**To do:** Restate the entries below exactly, and keep all images out of the answer.

**Available data:**
☆ ☆ ☆ ☆ ☆ ☆ ☆
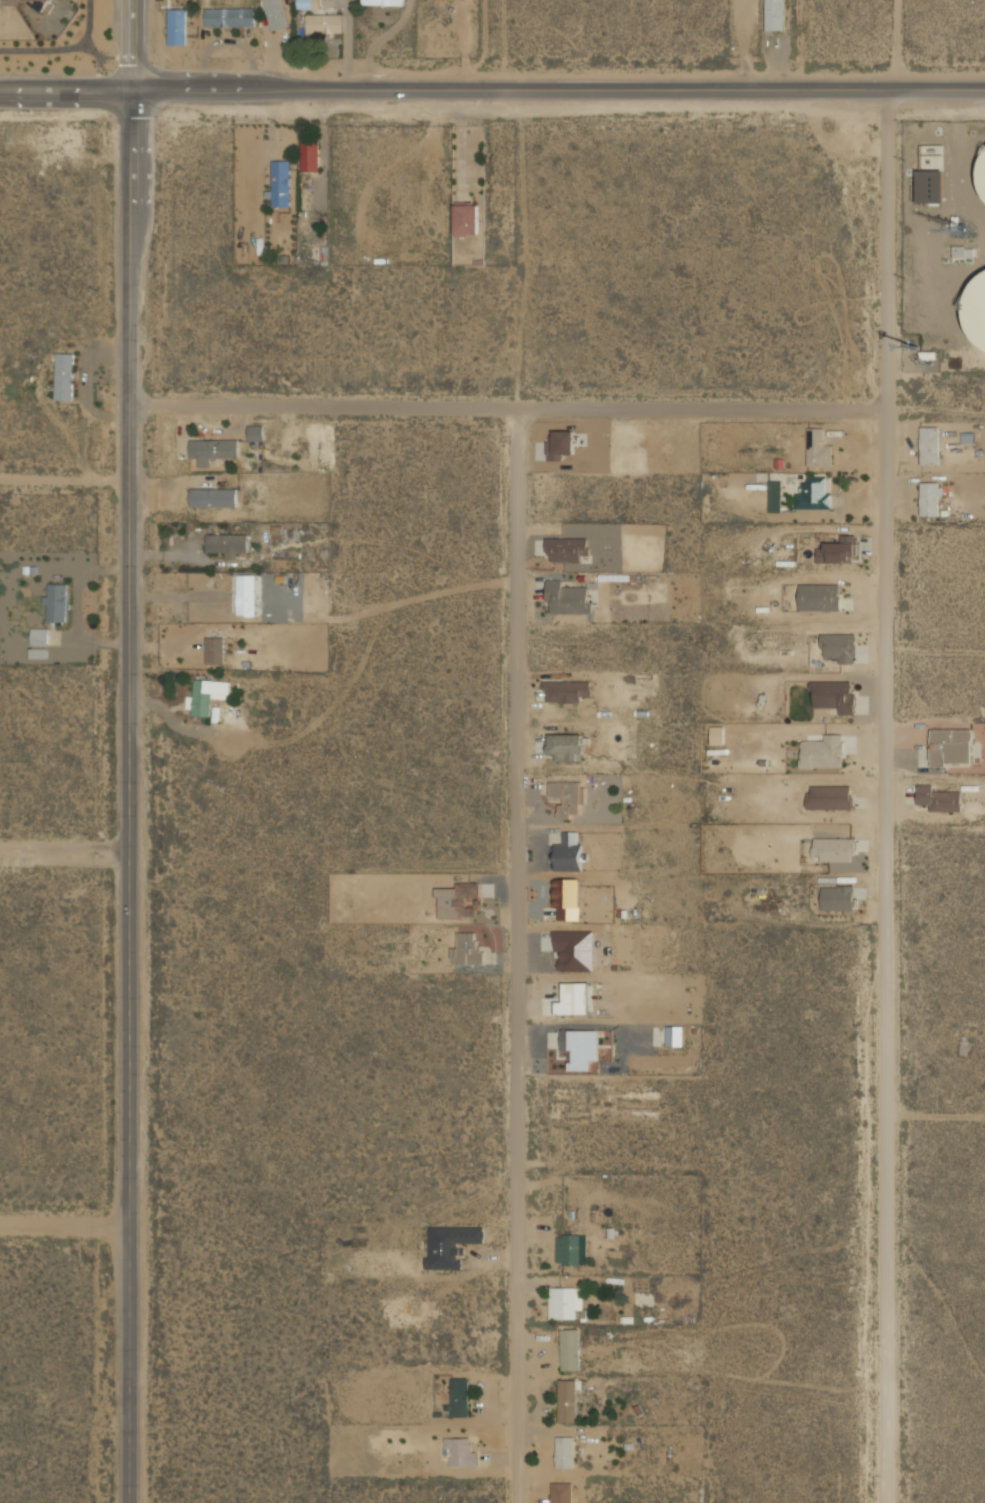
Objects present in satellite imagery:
building: (384, 2)
building: (40, 3)
building: (303, 3)
building: (276, 14)
building: (774, 15)
building: (229, 16)
building: (324, 22)
building: (177, 26)
road: (906, 44)
road: (64, 49)
road: (558, 88)
road: (66, 89)
building: (309, 155)
building: (983, 180)
building: (280, 183)
building: (930, 186)
building: (466, 219)
building: (963, 251)
building: (977, 308)
building: (64, 376)
road: (505, 411)
building: (255, 432)
building: (563, 443)
building: (929, 444)
building: (818, 445)
building: (212, 448)
road: (64, 480)
building: (813, 492)
building: (212, 496)
building: (929, 497)
building: (569, 529)
building: (277, 532)
building: (226, 543)
building: (567, 549)
building: (837, 550)
building: (246, 594)
building: (567, 597)
building: (819, 597)
building: (56, 601)
building: (39, 641)
building: (839, 646)
building: (214, 649)
building: (566, 690)
building: (206, 694)
building: (835, 694)
building: (717, 735)
building: (566, 746)
building: (950, 747)
road: (128, 751)
building: (827, 751)
road: (883, 795)
building: (568, 797)
building: (829, 797)
building: (940, 798)
building: (834, 849)
road: (64, 852)
building: (569, 852)
building: (838, 897)
building: (568, 899)
building: (470, 949)
road: (519, 957)
building: (572, 999)
building: (674, 1036)
building: (579, 1047)
road: (64, 1223)
building: (450, 1245)
building: (568, 1249)
building: (564, 1302)
building: (569, 1348)
building: (460, 1397)
building: (568, 1400)
building: (461, 1452)
building: (564, 1452)
building: (561, 1492)

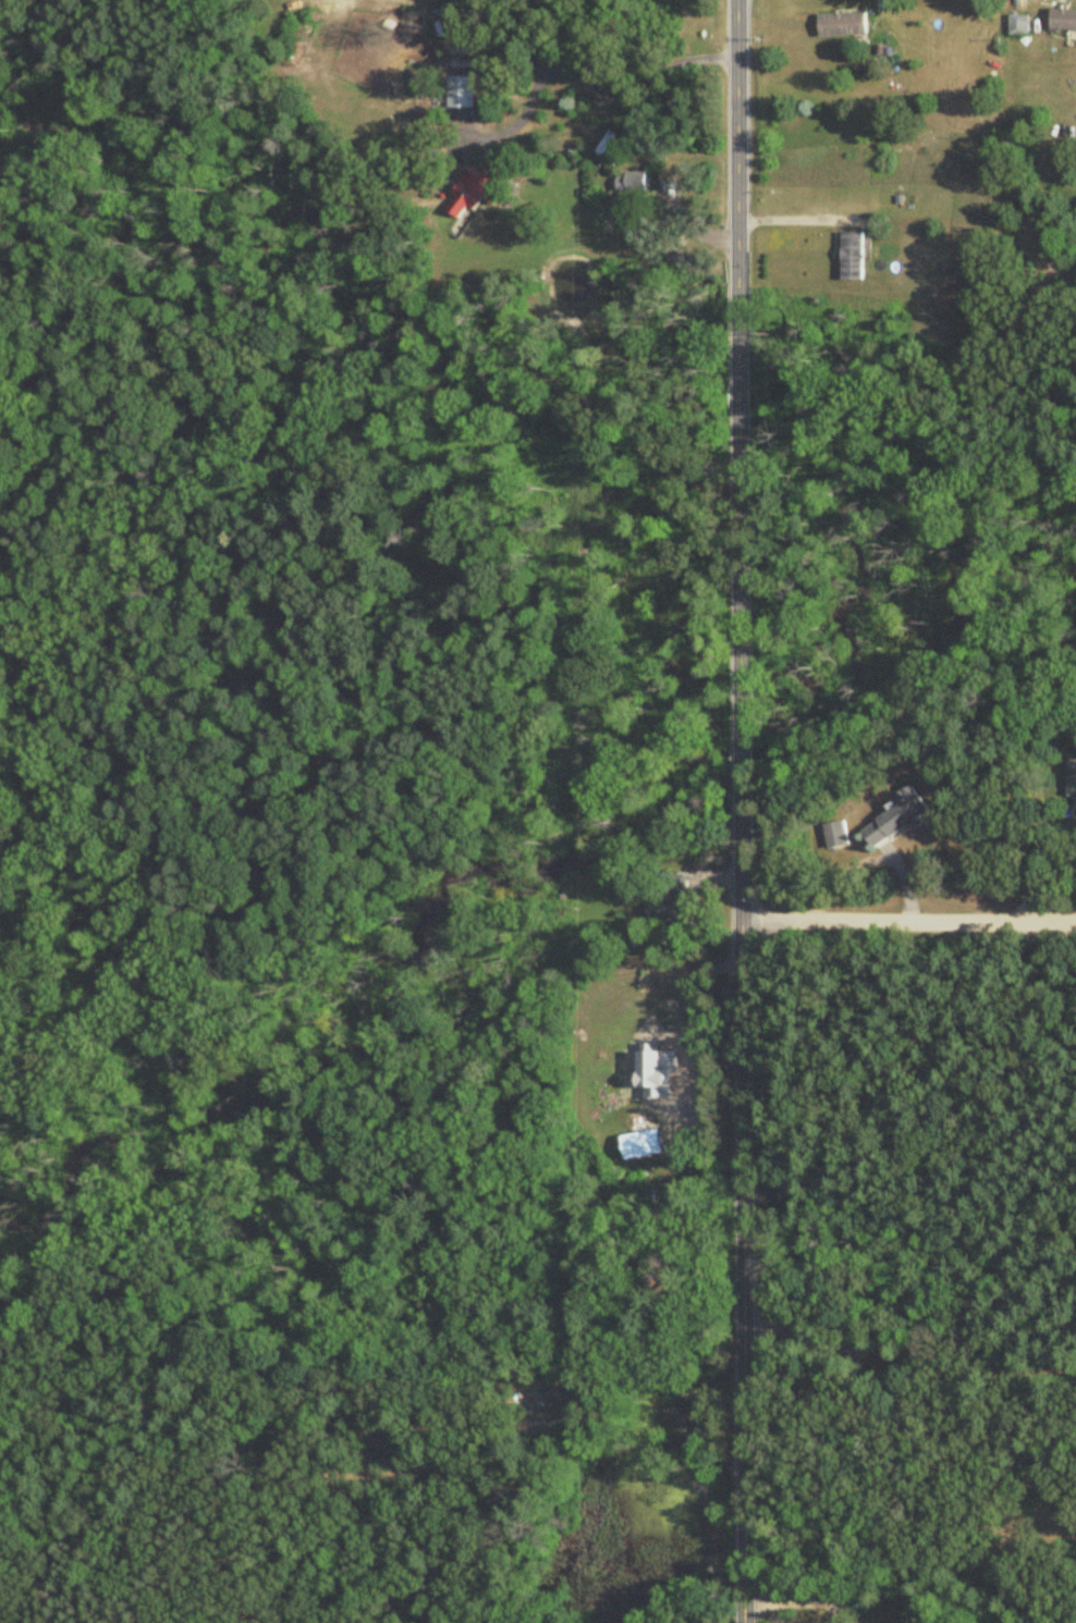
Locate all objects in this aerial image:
building: (1063, 22)
building: (842, 25)
building: (1019, 26)
road: (572, 73)
building: (462, 94)
building: (633, 183)
building: (470, 192)
road: (795, 218)
building: (852, 255)
building: (1073, 780)
road: (740, 811)
building: (898, 819)
building: (837, 836)
road: (1038, 867)
building: (675, 909)
road: (908, 915)
building: (660, 1105)
building: (644, 1138)
road: (909, 1365)
road: (801, 1600)

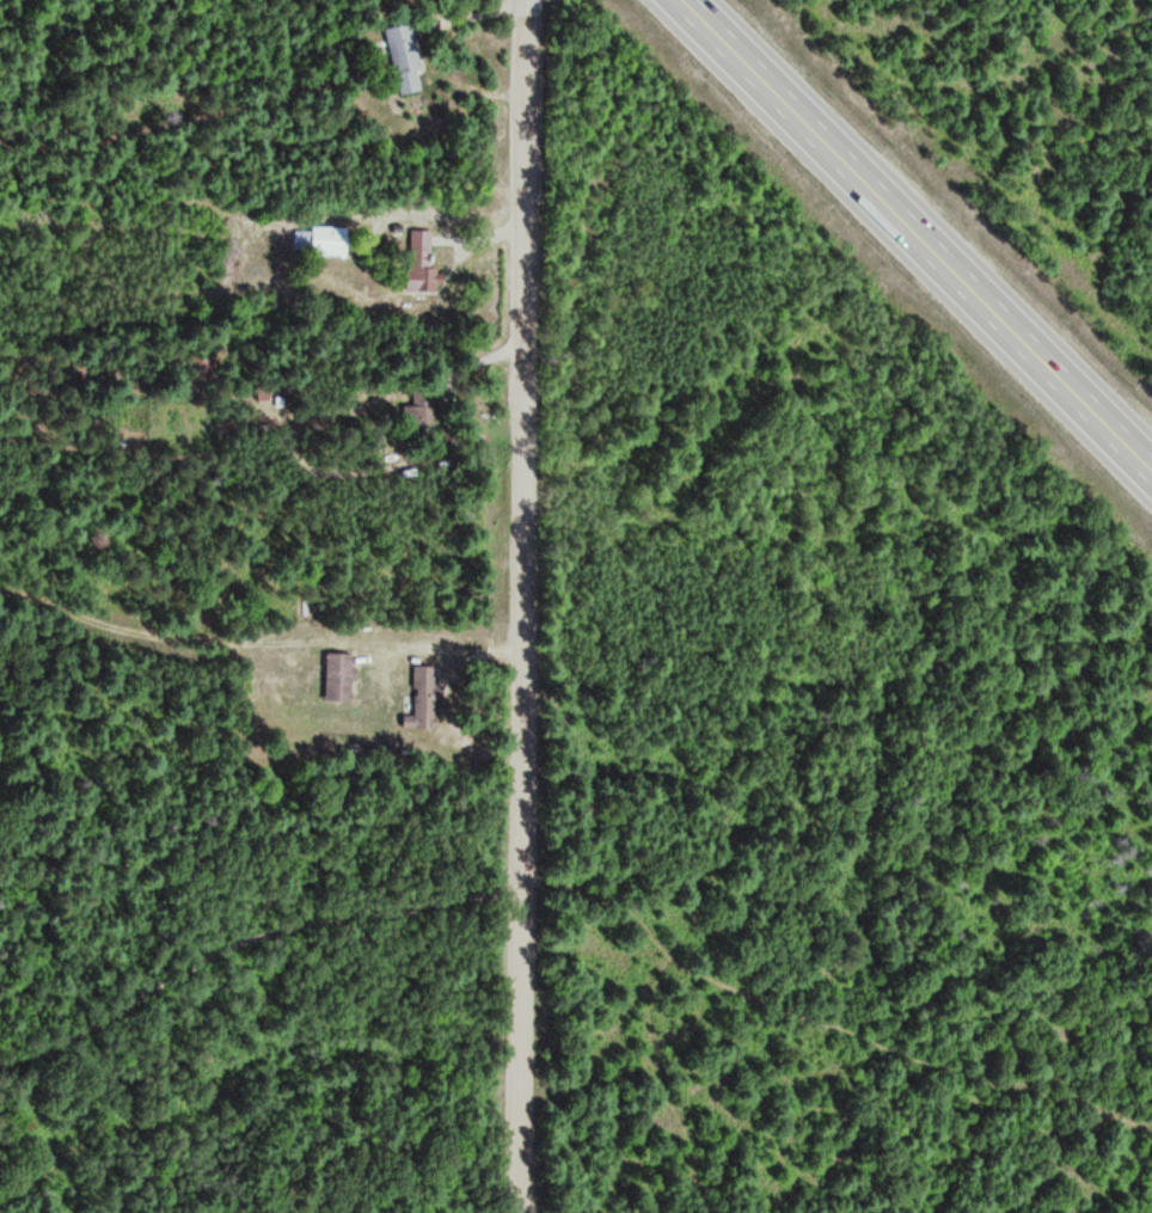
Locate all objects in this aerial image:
building: (406, 59)
road: (916, 236)
building: (322, 241)
building: (424, 264)
building: (424, 408)
road: (523, 445)
building: (342, 675)
building: (425, 698)
road: (247, 937)
road: (830, 1018)
road: (518, 1052)
road: (250, 1082)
☆ ☆ ☆ ☆ ☆ ☆ ☆
**Problem solution:**
Objects present in satellite imagery:
building: (384, 2)
building: (40, 3)
building: (303, 3)
building: (276, 14)
building: (774, 15)
building: (229, 16)
building: (324, 22)
building: (177, 26)
road: (906, 44)
road: (64, 49)
road: (558, 88)
road: (66, 89)
building: (309, 155)
building: (983, 180)
building: (280, 183)
building: (930, 186)
building: (466, 219)
building: (963, 251)
building: (977, 308)
building: (64, 376)
road: (505, 411)
building: (255, 432)
building: (563, 443)
building: (929, 444)
building: (818, 445)
building: (212, 448)
road: (64, 480)
building: (813, 492)
building: (212, 496)
building: (929, 497)
building: (569, 529)
building: (277, 532)
building: (226, 543)
building: (567, 549)
building: (837, 550)
building: (246, 594)
building: (567, 597)
building: (819, 597)
building: (56, 601)
building: (39, 641)
building: (839, 646)
building: (214, 649)
building: (566, 690)
building: (206, 694)
building: (835, 694)
building: (717, 735)
building: (566, 746)
building: (950, 747)
road: (128, 751)
building: (827, 751)
road: (883, 795)
building: (568, 797)
building: (829, 797)
building: (940, 798)
building: (834, 849)
road: (64, 852)
building: (569, 852)
building: (838, 897)
building: (568, 899)
building: (470, 949)
road: (519, 957)
building: (572, 999)
building: (674, 1036)
building: (579, 1047)
road: (64, 1223)
building: (450, 1245)
building: (568, 1249)
building: (564, 1302)
building: (569, 1348)
building: (460, 1397)
building: (568, 1400)
building: (461, 1452)
building: (564, 1452)
building: (561, 1492)

Locate all objects in this aerial image:
building: (1063, 22)
building: (842, 25)
building: (1019, 26)
road: (572, 73)
building: (462, 94)
building: (633, 183)
building: (470, 192)
road: (795, 218)
building: (852, 255)
building: (1073, 780)
road: (740, 811)
building: (898, 819)
building: (837, 836)
road: (1038, 867)
building: (675, 909)
road: (908, 915)
building: (660, 1105)
building: (644, 1138)
road: (909, 1365)
road: (801, 1600)

Locate all objects in this aerial image:
building: (406, 59)
road: (916, 236)
building: (322, 241)
building: (424, 264)
building: (424, 408)
road: (523, 445)
building: (342, 675)
building: (425, 698)
road: (247, 937)
road: (830, 1018)
road: (518, 1052)
road: (250, 1082)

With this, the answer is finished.